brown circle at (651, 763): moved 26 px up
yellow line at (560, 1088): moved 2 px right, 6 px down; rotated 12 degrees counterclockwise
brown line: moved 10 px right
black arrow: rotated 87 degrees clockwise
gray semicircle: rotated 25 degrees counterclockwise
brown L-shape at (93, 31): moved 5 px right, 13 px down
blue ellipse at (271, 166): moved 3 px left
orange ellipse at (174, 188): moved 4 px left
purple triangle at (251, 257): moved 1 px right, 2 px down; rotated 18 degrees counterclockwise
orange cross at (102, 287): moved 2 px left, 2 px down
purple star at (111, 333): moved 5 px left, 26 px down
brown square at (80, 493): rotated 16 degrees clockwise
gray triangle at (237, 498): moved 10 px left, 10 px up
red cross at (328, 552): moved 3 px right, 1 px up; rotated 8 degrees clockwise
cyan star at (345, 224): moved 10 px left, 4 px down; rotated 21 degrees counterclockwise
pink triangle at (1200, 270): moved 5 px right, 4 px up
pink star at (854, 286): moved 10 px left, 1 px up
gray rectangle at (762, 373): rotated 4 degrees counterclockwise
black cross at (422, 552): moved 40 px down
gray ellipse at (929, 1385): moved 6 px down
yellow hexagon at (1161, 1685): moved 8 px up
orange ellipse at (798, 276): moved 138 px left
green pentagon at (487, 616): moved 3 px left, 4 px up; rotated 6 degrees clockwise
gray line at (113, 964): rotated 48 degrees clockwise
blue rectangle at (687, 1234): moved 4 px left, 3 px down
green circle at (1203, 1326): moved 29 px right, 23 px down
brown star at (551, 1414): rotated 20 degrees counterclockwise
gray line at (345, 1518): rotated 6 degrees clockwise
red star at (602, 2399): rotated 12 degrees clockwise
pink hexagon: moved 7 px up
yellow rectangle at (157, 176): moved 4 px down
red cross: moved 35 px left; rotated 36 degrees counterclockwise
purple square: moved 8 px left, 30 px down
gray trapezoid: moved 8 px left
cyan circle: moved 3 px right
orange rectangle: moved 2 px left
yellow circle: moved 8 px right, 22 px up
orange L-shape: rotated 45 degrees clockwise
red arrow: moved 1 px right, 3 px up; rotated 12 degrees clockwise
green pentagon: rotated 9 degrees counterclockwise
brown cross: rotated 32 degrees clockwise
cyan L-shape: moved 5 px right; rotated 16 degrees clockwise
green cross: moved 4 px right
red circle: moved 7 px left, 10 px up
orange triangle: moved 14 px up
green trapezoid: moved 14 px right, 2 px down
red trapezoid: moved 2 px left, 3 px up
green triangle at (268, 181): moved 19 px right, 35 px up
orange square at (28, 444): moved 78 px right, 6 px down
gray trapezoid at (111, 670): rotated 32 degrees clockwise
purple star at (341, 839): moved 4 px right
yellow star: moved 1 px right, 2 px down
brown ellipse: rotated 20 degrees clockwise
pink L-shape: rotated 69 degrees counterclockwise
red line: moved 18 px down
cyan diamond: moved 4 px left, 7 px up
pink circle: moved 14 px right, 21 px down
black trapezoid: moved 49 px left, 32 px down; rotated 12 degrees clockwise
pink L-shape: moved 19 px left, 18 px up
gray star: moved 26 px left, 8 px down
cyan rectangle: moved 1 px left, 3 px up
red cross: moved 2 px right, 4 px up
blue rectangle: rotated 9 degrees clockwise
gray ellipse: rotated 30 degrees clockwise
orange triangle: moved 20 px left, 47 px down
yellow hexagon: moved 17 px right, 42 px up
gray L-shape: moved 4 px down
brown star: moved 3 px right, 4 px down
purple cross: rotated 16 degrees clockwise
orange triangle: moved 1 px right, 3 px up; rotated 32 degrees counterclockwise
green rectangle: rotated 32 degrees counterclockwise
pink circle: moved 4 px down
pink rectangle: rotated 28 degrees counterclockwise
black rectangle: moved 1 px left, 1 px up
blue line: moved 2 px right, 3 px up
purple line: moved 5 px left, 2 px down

########

Output every record above, exactly as written.

[Solution to the exercise]:
brown circle at (651, 763): moved 26 px up
yellow line at (560, 1088): moved 2 px right, 6 px down; rotated 12 degrees counterclockwise
brown line: moved 10 px right
black arrow: rotated 87 degrees clockwise
gray semicircle: rotated 25 degrees counterclockwise
brown L-shape at (93, 31): moved 5 px right, 13 px down
blue ellipse at (271, 166): moved 3 px left
orange ellipse at (174, 188): moved 4 px left
purple triangle at (251, 257): moved 1 px right, 2 px down; rotated 18 degrees counterclockwise
orange cross at (102, 287): moved 2 px left, 2 px down
purple star at (111, 333): moved 5 px left, 26 px down
brown square at (80, 493): rotated 16 degrees clockwise
gray triangle at (237, 498): moved 10 px left, 10 px up
red cross at (328, 552): moved 3 px right, 1 px up; rotated 8 degrees clockwise
cyan star at (345, 224): moved 10 px left, 4 px down; rotated 21 degrees counterclockwise
pink triangle at (1200, 270): moved 5 px right, 4 px up
pink star at (854, 286): moved 10 px left, 1 px up
gray rectangle at (762, 373): rotated 4 degrees counterclockwise
black cross at (422, 552): moved 40 px down
gray ellipse at (929, 1385): moved 6 px down
yellow hexagon at (1161, 1685): moved 8 px up
orange ellipse at (798, 276): moved 138 px left
green pentagon at (487, 616): moved 3 px left, 4 px up; rotated 6 degrees clockwise
gray line at (113, 964): rotated 48 degrees clockwise
blue rectangle at (687, 1234): moved 4 px left, 3 px down
green circle at (1203, 1326): moved 29 px right, 23 px down
brown star at (551, 1414): rotated 20 degrees counterclockwise
gray line at (345, 1518): rotated 6 degrees clockwise
red star at (602, 2399): rotated 12 degrees clockwise
pink hexagon: moved 7 px up
yellow rectangle at (157, 176): moved 4 px down
red cross: moved 35 px left; rotated 36 degrees counterclockwise
purple square: moved 8 px left, 30 px down
gray trapezoid: moved 8 px left
cyan circle: moved 3 px right
orange rectangle: moved 2 px left
yellow circle: moved 8 px right, 22 px up
orange L-shape: rotated 45 degrees clockwise
red arrow: moved 1 px right, 3 px up; rotated 12 degrees clockwise
green pentagon: rotated 9 degrees counterclockwise
brown cross: rotated 32 degrees clockwise
cyan L-shape: moved 5 px right; rotated 16 degrees clockwise
green cross: moved 4 px right
red circle: moved 7 px left, 10 px up
orange triangle: moved 14 px up
green trapezoid: moved 14 px right, 2 px down
red trapezoid: moved 2 px left, 3 px up
green triangle at (268, 181): moved 19 px right, 35 px up
orange square at (28, 444): moved 78 px right, 6 px down
gray trapezoid at (111, 670): rotated 32 degrees clockwise
purple star at (341, 839): moved 4 px right
yellow star: moved 1 px right, 2 px down
brown ellipse: rotated 20 degrees clockwise
pink L-shape: rotated 69 degrees counterclockwise
red line: moved 18 px down
cyan diamond: moved 4 px left, 7 px up
pink circle: moved 14 px right, 21 px down
black trapezoid: moved 49 px left, 32 px down; rotated 12 degrees clockwise
pink L-shape: moved 19 px left, 18 px up
gray star: moved 26 px left, 8 px down
cyan rectangle: moved 1 px left, 3 px up
red cross: moved 2 px right, 4 px up
blue rectangle: rotated 9 degrees clockwise
gray ellipse: rotated 30 degrees clockwise
orange triangle: moved 20 px left, 47 px down
yellow hexagon: moved 17 px right, 42 px up
gray L-shape: moved 4 px down
brown star: moved 3 px right, 4 px down
purple cross: rotated 16 degrees clockwise
orange triangle: moved 1 px right, 3 px up; rotated 32 degrees counterclockwise
green rectangle: rotated 32 degrees counterclockwise
pink circle: moved 4 px down
pink rectangle: rotated 28 degrees counterclockwise
black rectangle: moved 1 px left, 1 px up
blue line: moved 2 px right, 3 px up
purple line: moved 5 px left, 2 px down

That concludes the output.